_PROVIDED ENTRIES_:
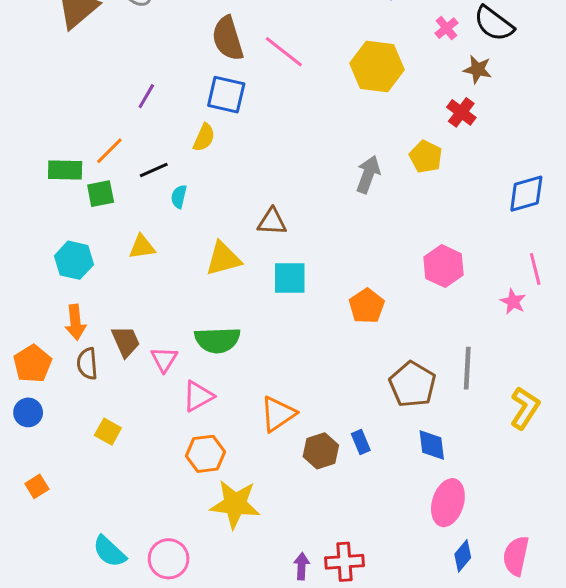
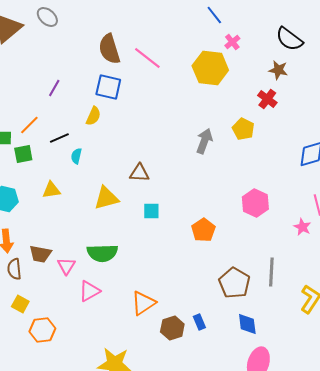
pink cross: (446, 28) -> (232, 42), moved
cyan square: (290, 278) -> (151, 211), size x0.7
brown trapezoid: (126, 341) -> (40, 254), turned 125
yellow square: (108, 432) -> (20, 304), moved
orange hexagon: (206, 454) -> (42, 330), moved

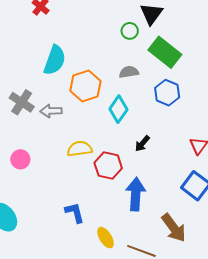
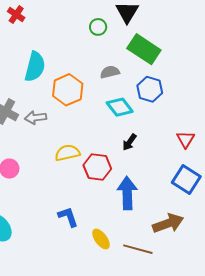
green circle: (130, 31) -> (98, 27), moved
cyan diamond: (118, 109) -> (120, 107), moved, turned -68
brown arrow: (174, 228) -> (168, 223), turned -68

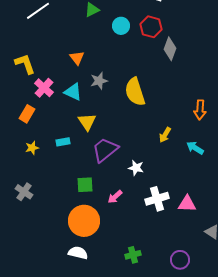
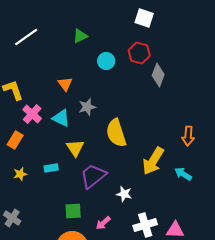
cyan circle: (121, 26) -> (106, 61), moved
yellow semicircle: (135, 92) -> (116, 133), moved
yellow arrow: (165, 135) -> (153, 161), size x1.8

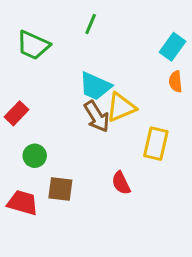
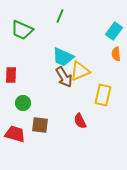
red rectangle: (17, 113) -> (11, 75), turned -42

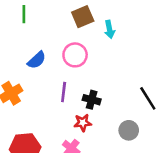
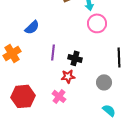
pink circle: (75, 55) -> (97, 23), moved
black line: (148, 98) -> (119, 57), turned 30

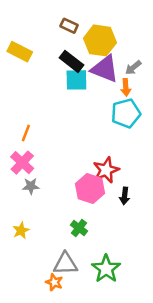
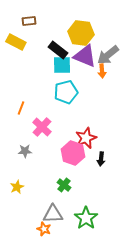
brown rectangle: (69, 26) -> (29, 21), moved, turned -32
gray arrow: (133, 68) -> (108, 55), size x1.6
cyan pentagon: (126, 113) -> (66, 92), moved
pink cross: (22, 163) -> (42, 127), moved

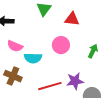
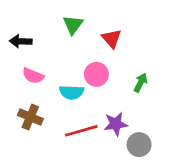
red triangle: (72, 19) -> (112, 39), turned 42
cyan semicircle: (33, 58) -> (72, 92), moved

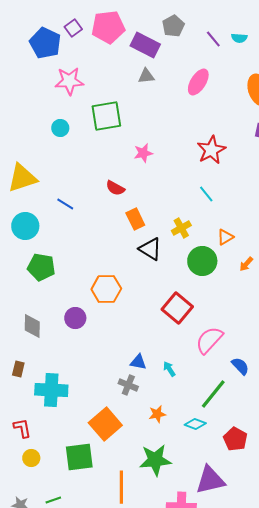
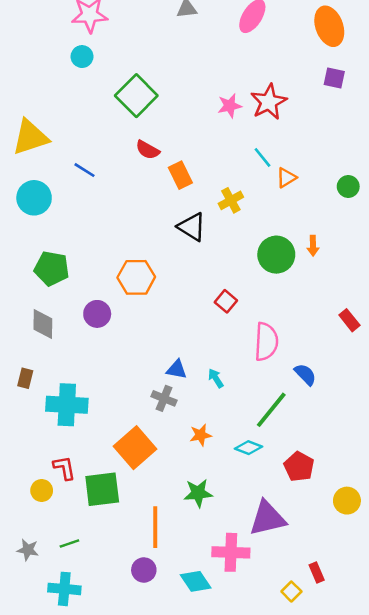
green square: (106, 116) -> (136, 96), moved, turned -36
cyan circle: (60, 128) -> (82, 57), moved
pink star: (143, 153) -> (230, 106), moved
orange rectangle: (135, 219) -> (180, 175), moved
orange triangle: (225, 237) -> (286, 178), moved
green circle: (202, 261) -> (276, 255), moved
orange arrow: (246, 264) -> (313, 246), turned -42
green pentagon: (41, 267) -> (52, 268), moved
red square: (177, 308) -> (226, 301), size x0.6
pink semicircle: (209, 340) -> (266, 342), turned 140
red L-shape: (22, 428) -> (64, 468), moved
green star: (155, 460) -> (198, 493), size x0.7

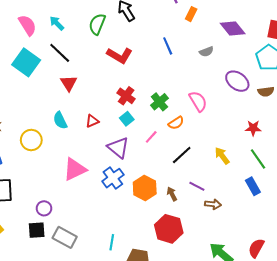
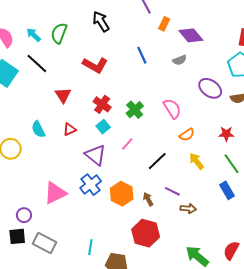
green semicircle: (97, 24) -> (59, 33), moved
purple diamond: (233, 28) -> (191, 35), moved
red triangle: (69, 83) -> (63, 95), moved
orange semicircle: (176, 123) -> (187, 135), moved
pink triangle: (75, 169) -> (55, 193), moved

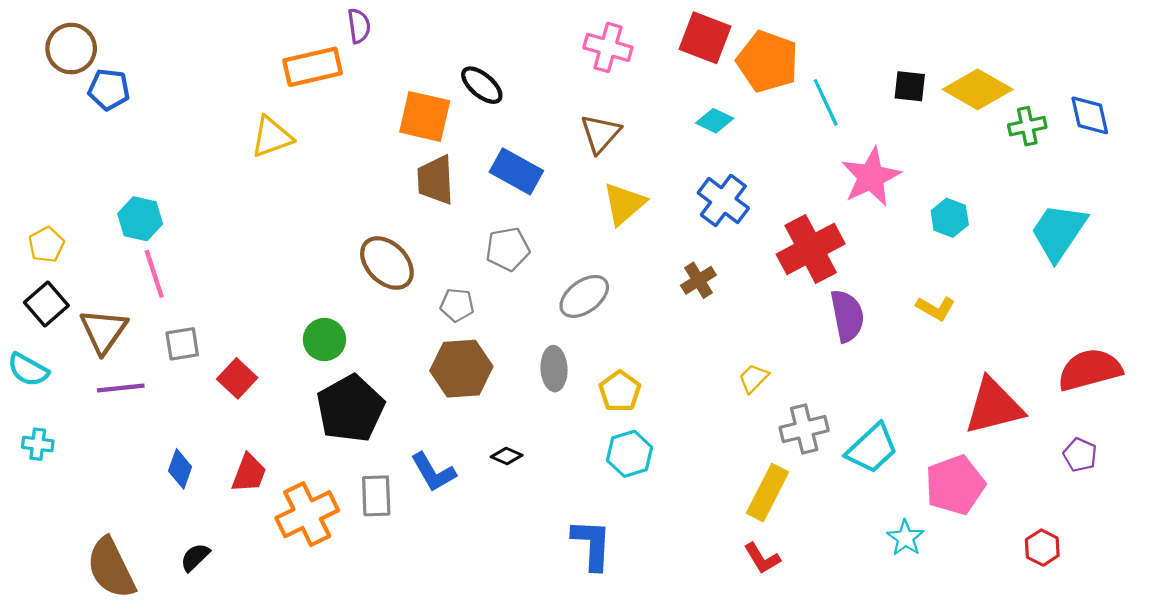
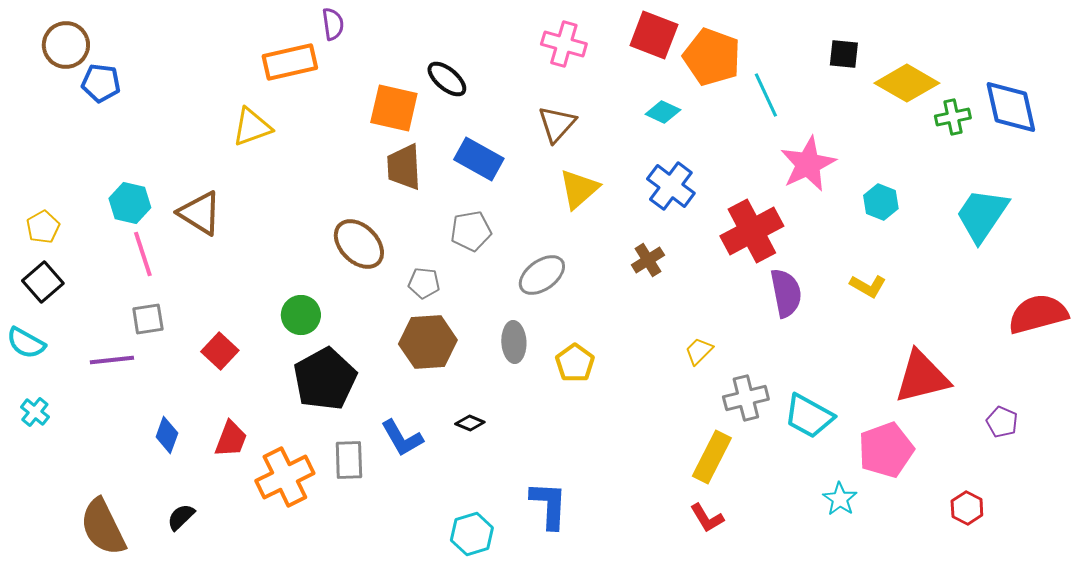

_AIM OF THE TASK_:
Instructions for the listing above: set down every entry exactly and drop any image.

_SOLVED PROBLEM_:
pink cross: (446, 28) -> (232, 42), moved
cyan square: (290, 278) -> (151, 211), size x0.7
brown trapezoid: (126, 341) -> (40, 254), turned 125
yellow square: (108, 432) -> (20, 304), moved
orange hexagon: (206, 454) -> (42, 330), moved

green circle: (130, 31) -> (98, 27), moved
cyan diamond: (118, 109) -> (120, 107), moved, turned -68
brown arrow: (174, 228) -> (168, 223), turned -68

cyan circle: (121, 26) -> (106, 61), moved
yellow semicircle: (135, 92) -> (116, 133), moved
yellow arrow: (165, 135) -> (153, 161), size x1.8

red rectangle: (17, 113) -> (11, 75), turned -42

pink circle: (75, 55) -> (97, 23), moved
black line: (148, 98) -> (119, 57), turned 30

brown rectangle: (69, 26) -> (29, 21), moved, turned -32
gray arrow: (133, 68) -> (108, 55), size x1.6
cyan pentagon: (126, 113) -> (66, 92), moved
pink cross: (22, 163) -> (42, 127), moved

red triangle: (72, 19) -> (112, 39), turned 42
cyan semicircle: (33, 58) -> (72, 92), moved

green square: (106, 116) -> (136, 96), moved, turned -36
cyan circle: (60, 128) -> (82, 57), moved
pink star: (143, 153) -> (230, 106), moved
orange rectangle: (135, 219) -> (180, 175), moved
orange triangle: (225, 237) -> (286, 178), moved
green circle: (202, 261) -> (276, 255), moved
orange arrow: (246, 264) -> (313, 246), turned -42
green pentagon: (41, 267) -> (52, 268), moved
red square: (177, 308) -> (226, 301), size x0.6
pink semicircle: (209, 340) -> (266, 342), turned 140
red L-shape: (22, 428) -> (64, 468), moved
green star: (155, 460) -> (198, 493), size x0.7

green semicircle: (97, 24) -> (59, 33), moved
purple diamond: (233, 28) -> (191, 35), moved
red triangle: (69, 83) -> (63, 95), moved
orange semicircle: (176, 123) -> (187, 135), moved
pink triangle: (75, 169) -> (55, 193), moved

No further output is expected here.